Collected data

## begin

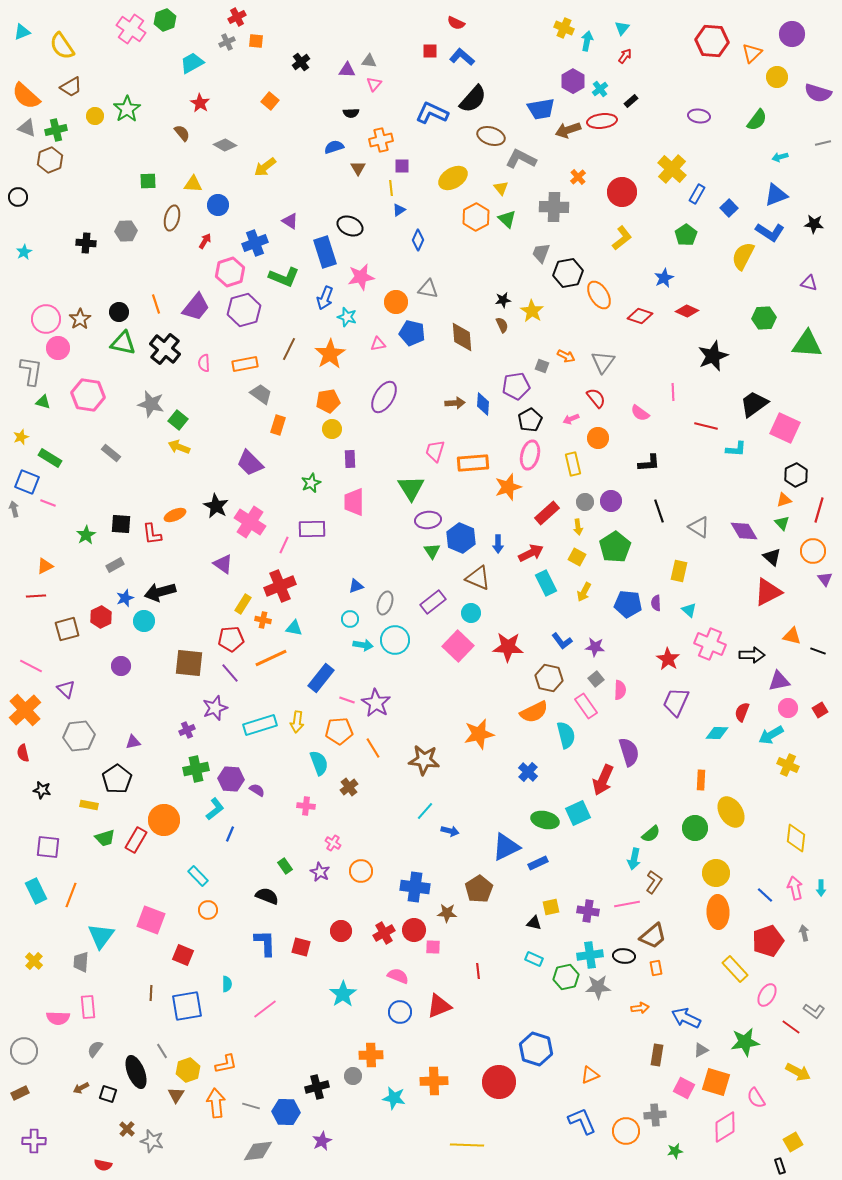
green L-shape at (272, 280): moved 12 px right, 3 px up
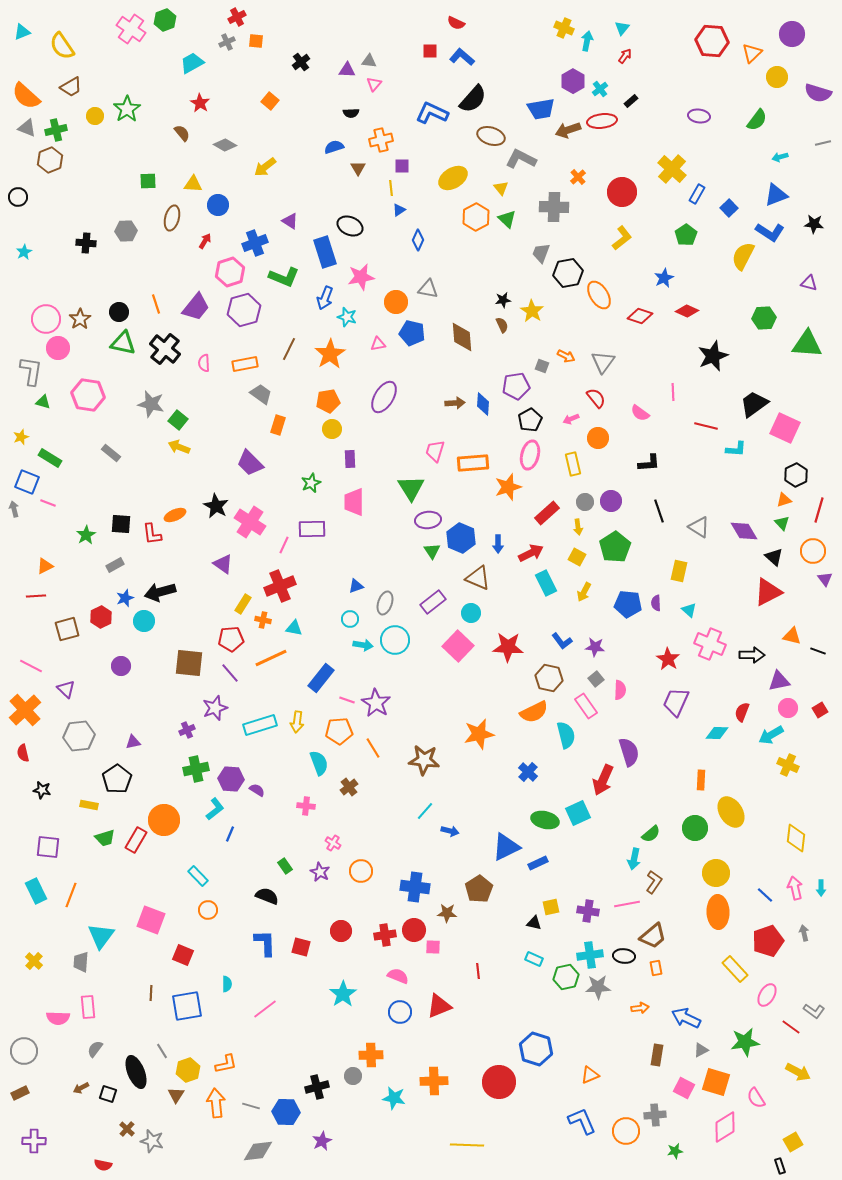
black triangle at (772, 557): moved 2 px right
red cross at (384, 933): moved 1 px right, 2 px down; rotated 20 degrees clockwise
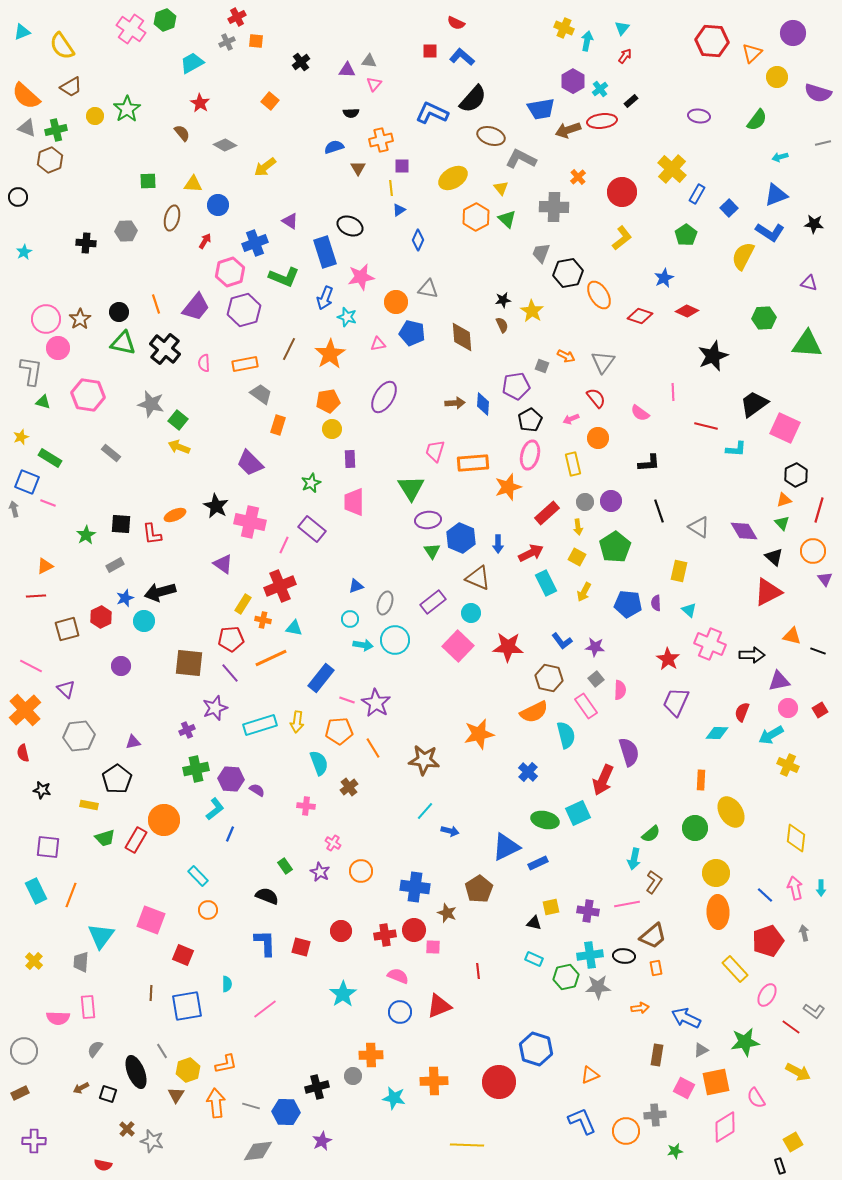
purple circle at (792, 34): moved 1 px right, 1 px up
pink cross at (250, 522): rotated 20 degrees counterclockwise
purple rectangle at (312, 529): rotated 40 degrees clockwise
brown star at (447, 913): rotated 18 degrees clockwise
orange square at (716, 1082): rotated 28 degrees counterclockwise
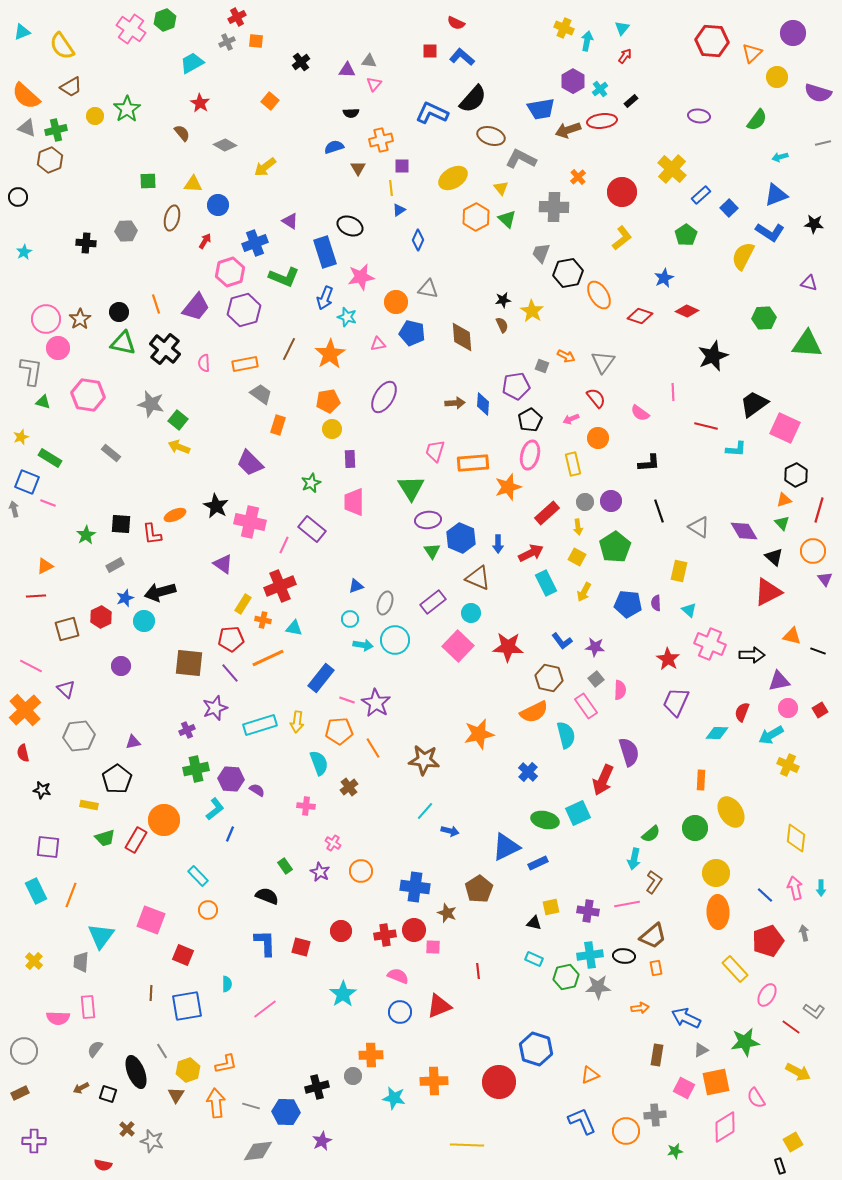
blue rectangle at (697, 194): moved 4 px right, 1 px down; rotated 18 degrees clockwise
orange line at (271, 658): moved 3 px left
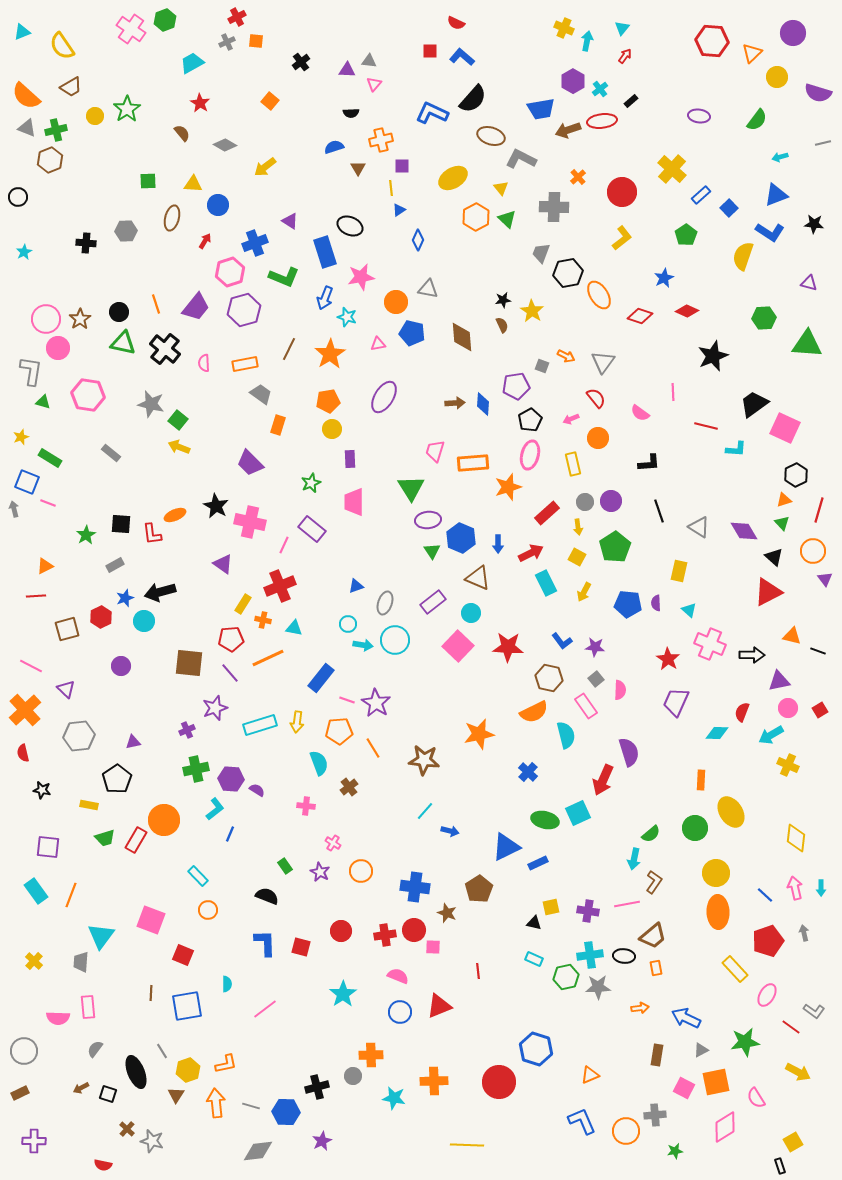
yellow semicircle at (743, 256): rotated 8 degrees counterclockwise
cyan circle at (350, 619): moved 2 px left, 5 px down
cyan rectangle at (36, 891): rotated 10 degrees counterclockwise
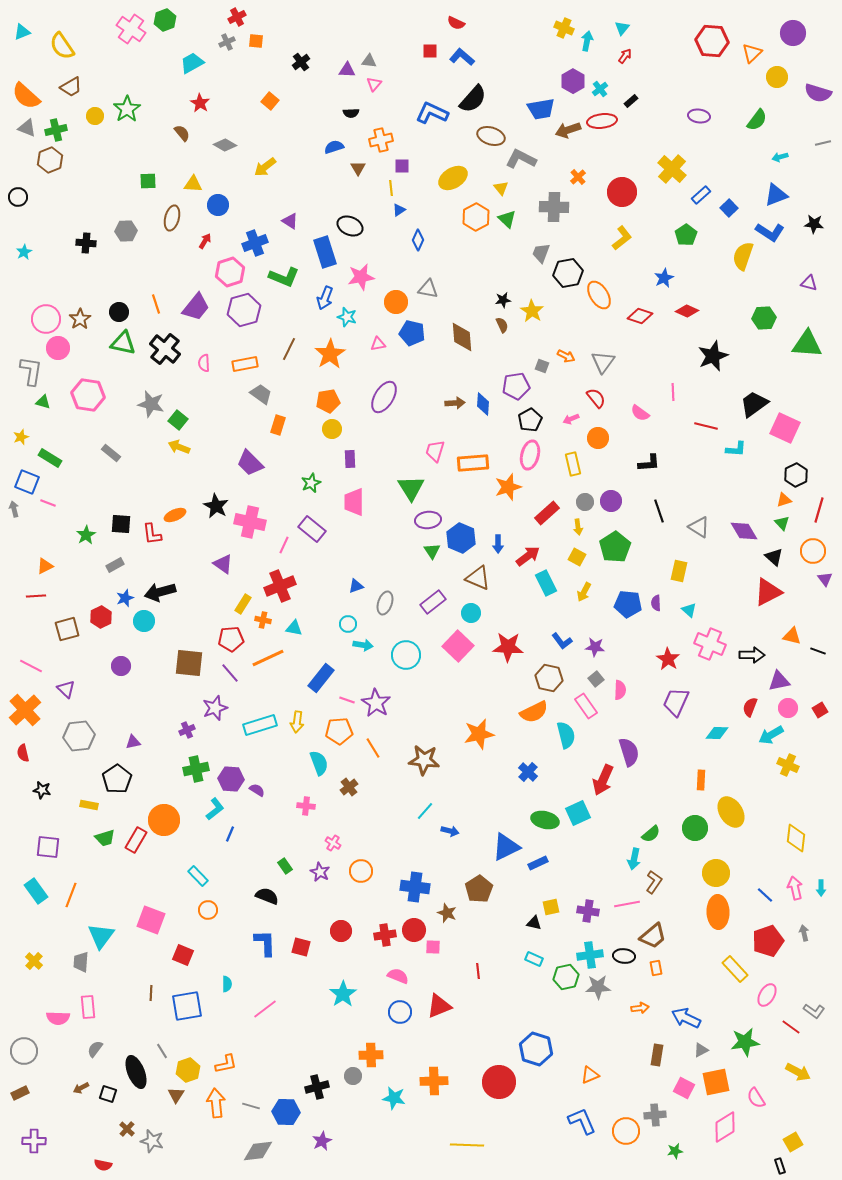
red arrow at (531, 553): moved 3 px left, 3 px down; rotated 10 degrees counterclockwise
cyan circle at (395, 640): moved 11 px right, 15 px down
red semicircle at (742, 712): moved 8 px right, 5 px up
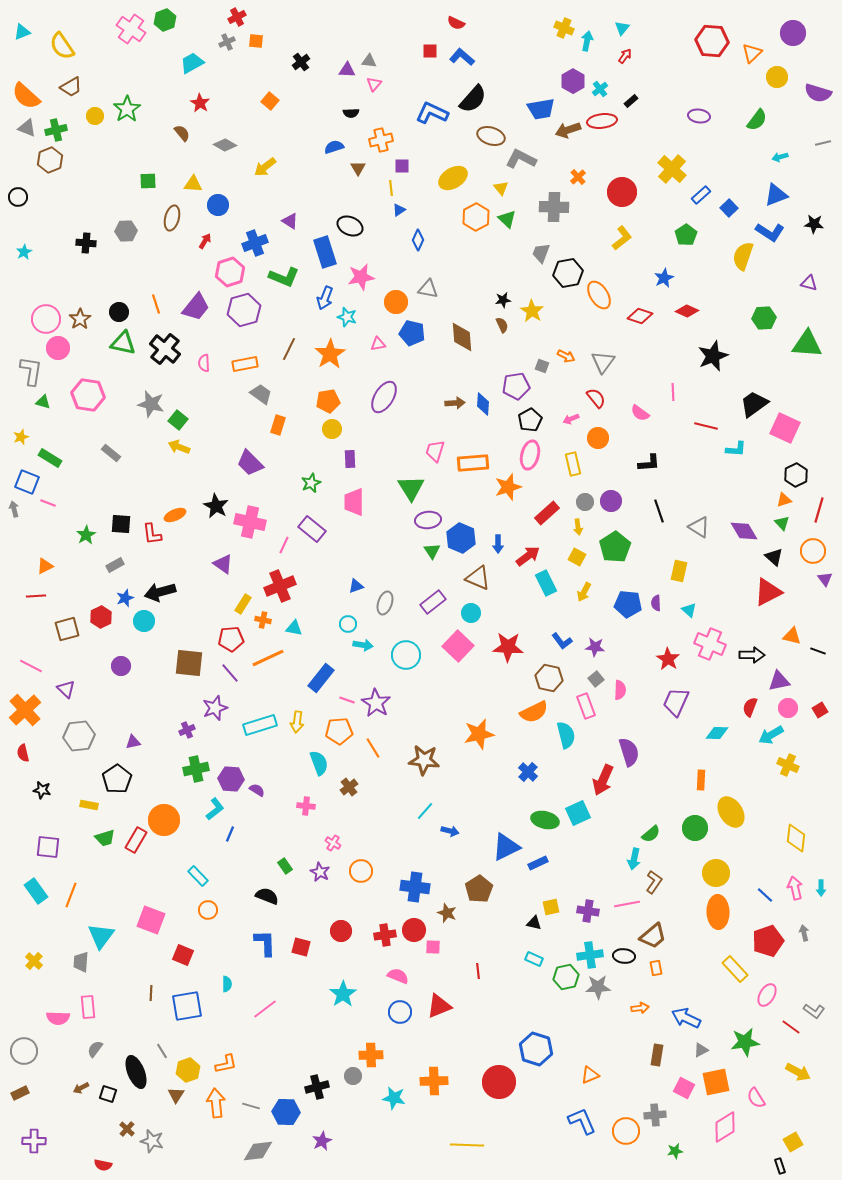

## end

### Directive
Retype the rows from the line containing "red arrow at" through the end of the rows, copying each line as it stands. Leave the pictures out of your answer.

### Full answer
red arrow at (531, 553): moved 3 px left, 3 px down; rotated 10 degrees counterclockwise
cyan circle at (395, 640): moved 11 px right, 15 px down
red semicircle at (742, 712): moved 8 px right, 5 px up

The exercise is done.